> _Task prompt_:
Whenever a line contains the string "brown", copy it out of the entries.

Segment Start: Given data

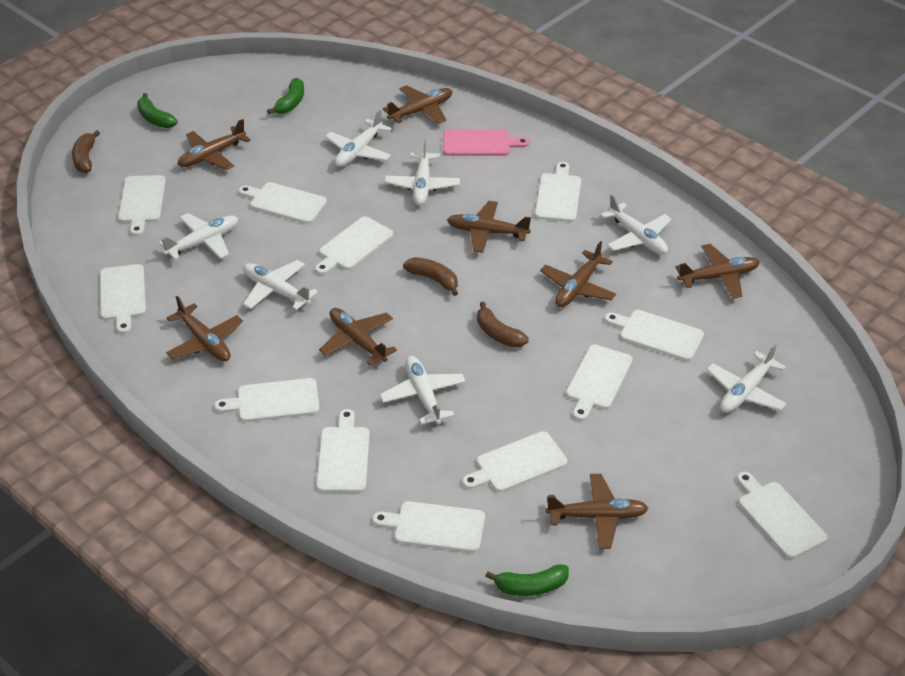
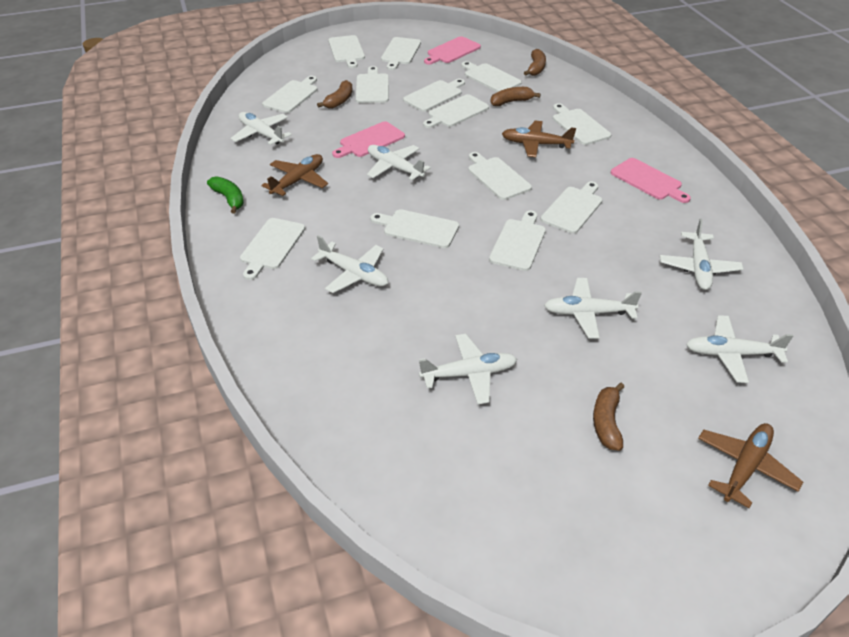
brown banana: 3 -> 4
brown plane: 8 -> 3
green banana: 3 -> 1
pink cutting board: 1 -> 3
white cutting board: 12 -> 13

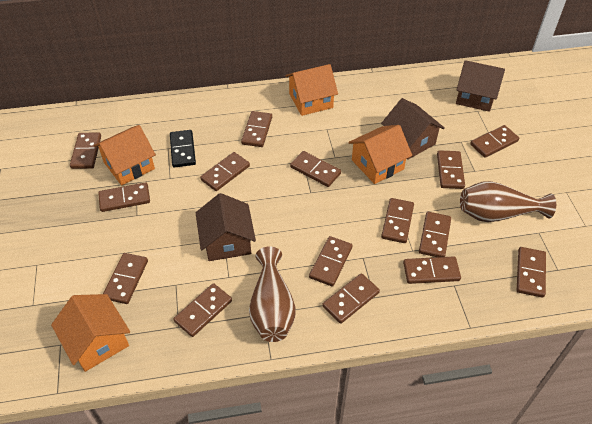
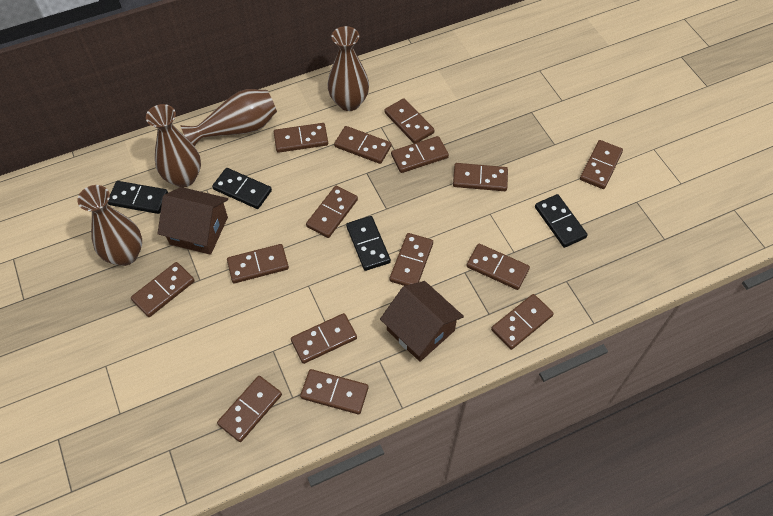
black domino: 1 -> 4
brown house: 3 -> 2
brown vase: 2 -> 4
orange house: 4 -> 0

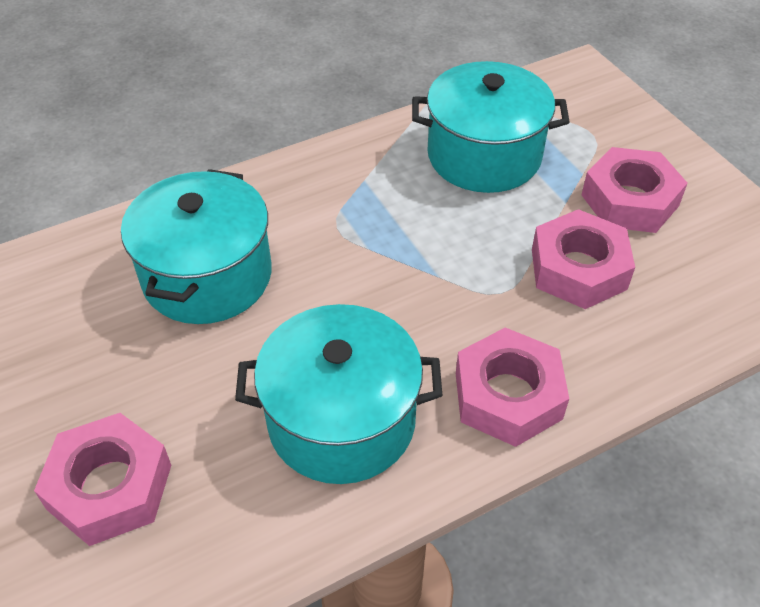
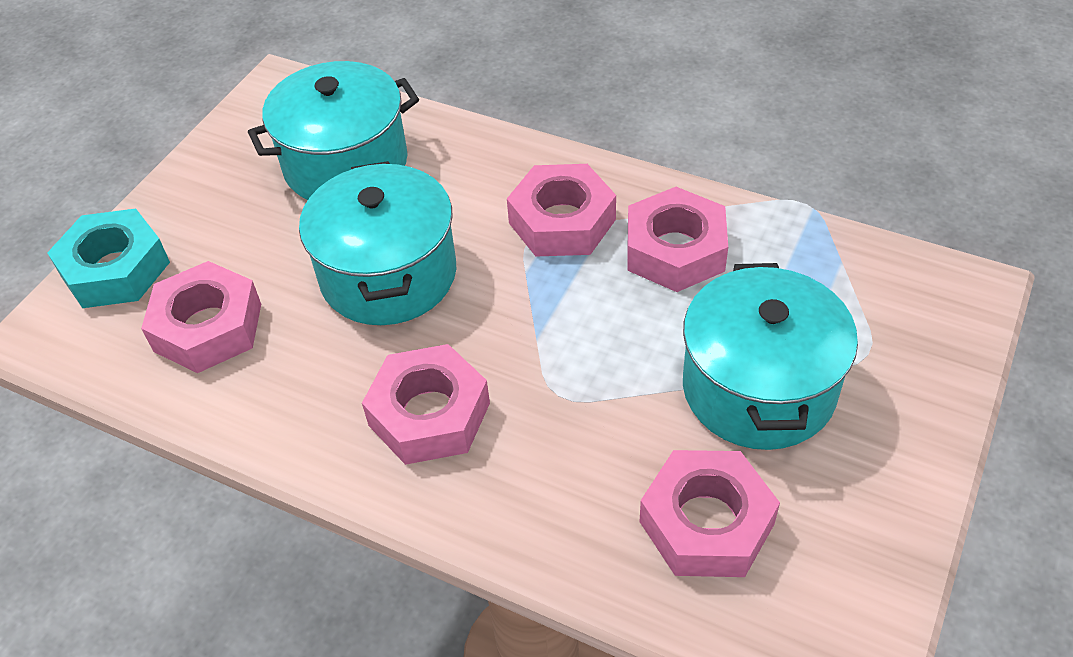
pink nut: 4 -> 5
turquoise nut: 0 -> 1

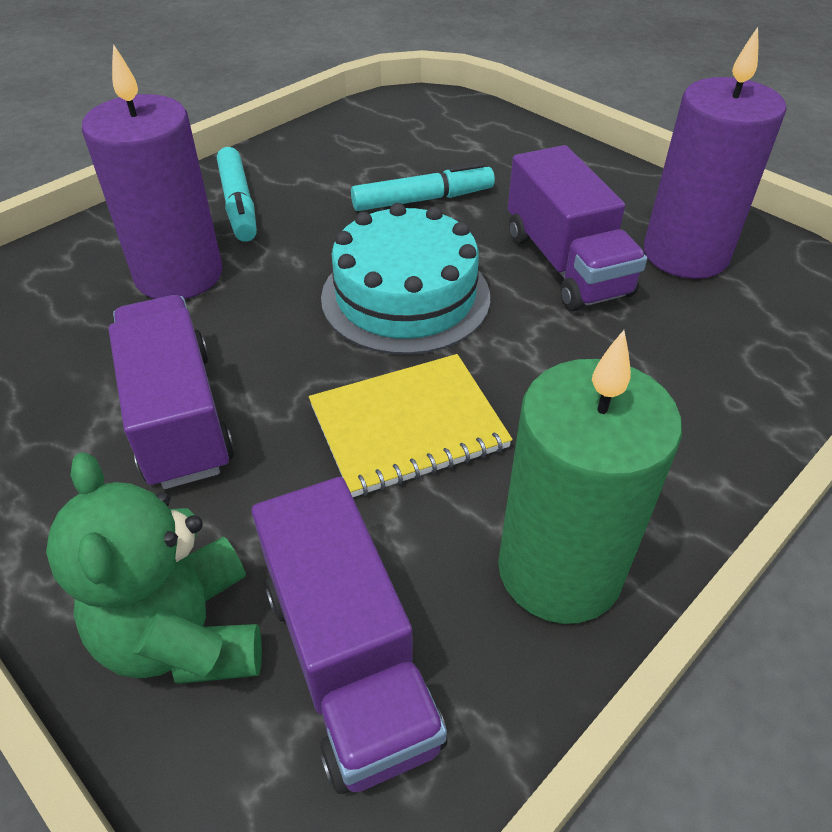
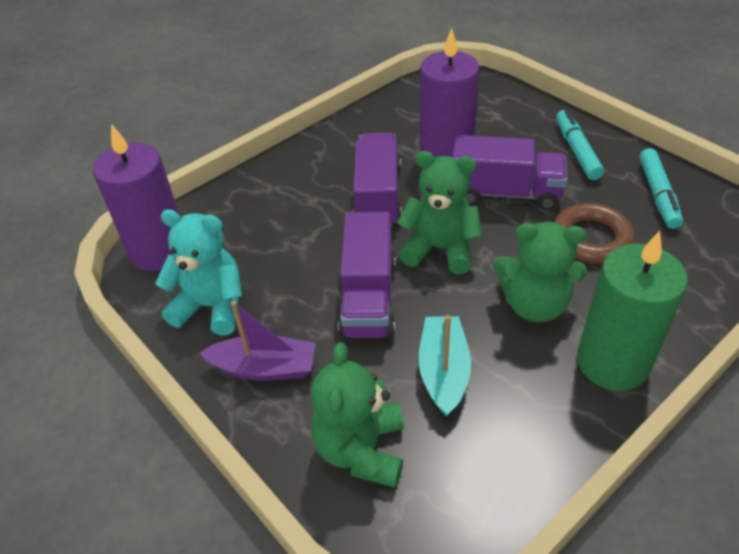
brown ring: 0 -> 1
green teddy bear: 1 -> 3
purple boat: 0 -> 1
turquoise boat: 0 -> 1
turquoise cake: 1 -> 0
turquoise teddy bear: 0 -> 1
yellow notebook: 1 -> 0

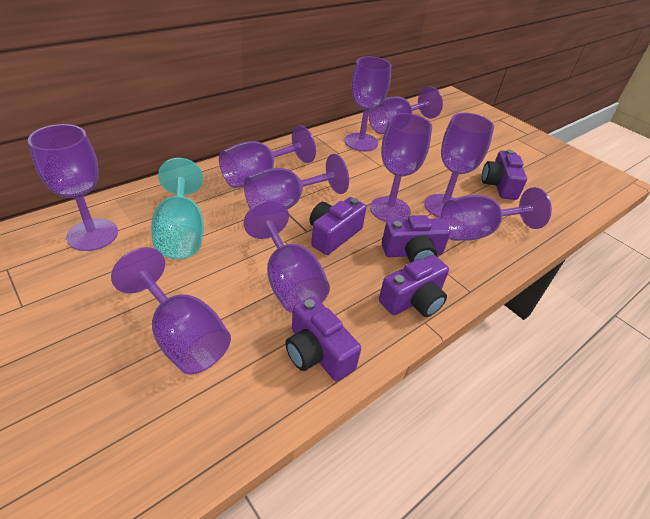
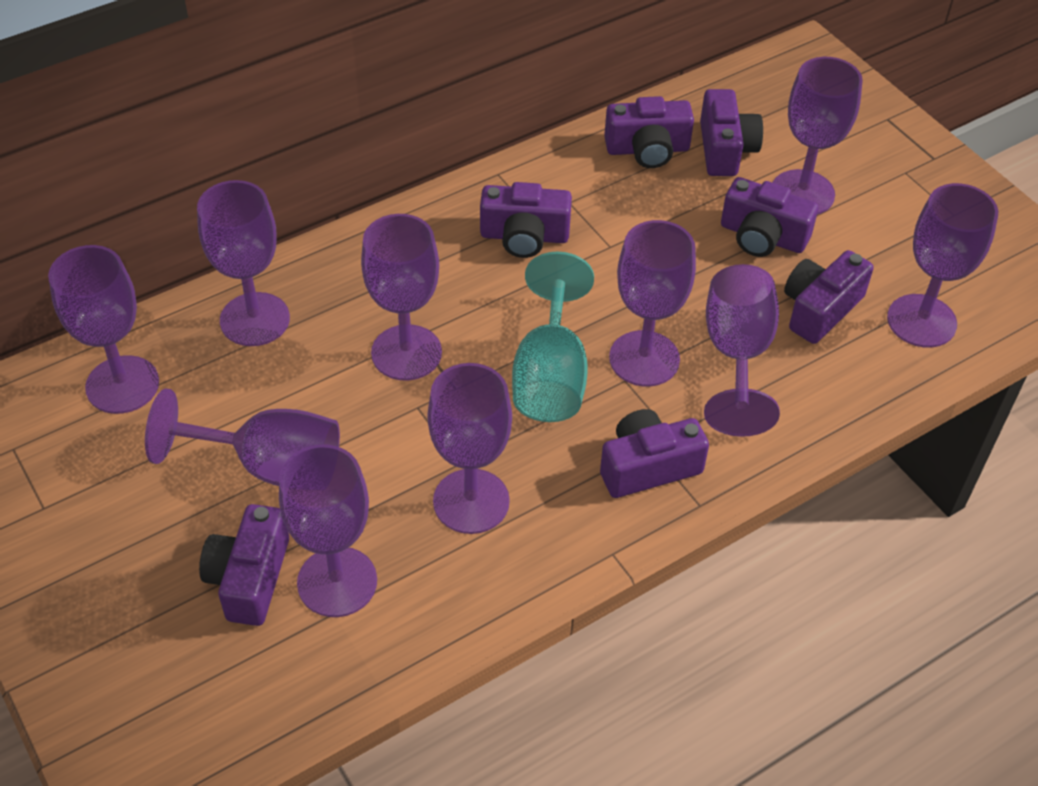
purple camera: 5 -> 7

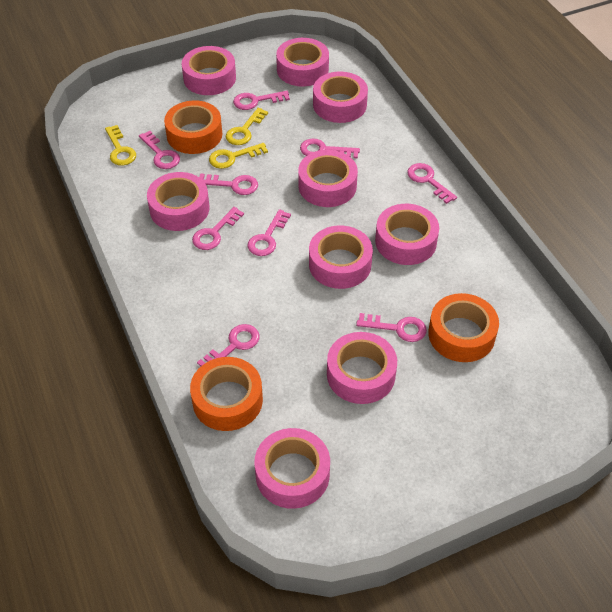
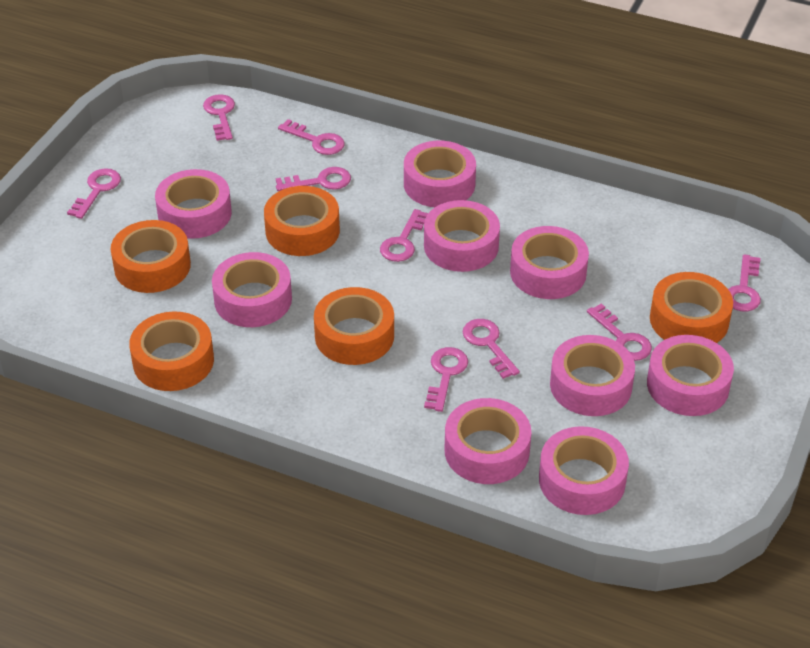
orange tape: 3 -> 5
yellow key: 3 -> 0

Segment End: Given data

> _Worked solution_:
brown banana: 3 -> 4
brown plane: 8 -> 3
brown house: 3 -> 2
brown vase: 2 -> 4
brown ring: 0 -> 1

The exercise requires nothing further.